## Activity
Copy each line in the data below that contains the word "blue".

+++ Task inputs +++

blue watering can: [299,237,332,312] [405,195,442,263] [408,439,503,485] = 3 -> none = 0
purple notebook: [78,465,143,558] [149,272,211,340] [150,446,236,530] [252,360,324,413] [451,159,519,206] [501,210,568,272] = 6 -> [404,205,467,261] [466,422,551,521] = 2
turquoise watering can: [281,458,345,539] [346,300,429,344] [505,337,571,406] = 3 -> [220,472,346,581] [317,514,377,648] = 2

+++
+++ Task inputs +++

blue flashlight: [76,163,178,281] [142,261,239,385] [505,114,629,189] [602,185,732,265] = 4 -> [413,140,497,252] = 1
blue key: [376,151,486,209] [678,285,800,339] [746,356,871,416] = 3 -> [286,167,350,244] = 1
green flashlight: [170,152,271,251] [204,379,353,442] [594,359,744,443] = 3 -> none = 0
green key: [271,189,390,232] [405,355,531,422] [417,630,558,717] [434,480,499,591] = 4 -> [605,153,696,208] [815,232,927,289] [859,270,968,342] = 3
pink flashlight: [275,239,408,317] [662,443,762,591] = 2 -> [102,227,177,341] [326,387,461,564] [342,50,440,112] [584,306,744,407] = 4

+++

## Task result
blue watering can: [299,237,332,312] [405,195,442,263] [408,439,503,485] = 3 -> none = 0
blue flashlight: [76,163,178,281] [142,261,239,385] [505,114,629,189] [602,185,732,265] = 4 -> [413,140,497,252] = 1
blue key: [376,151,486,209] [678,285,800,339] [746,356,871,416] = 3 -> [286,167,350,244] = 1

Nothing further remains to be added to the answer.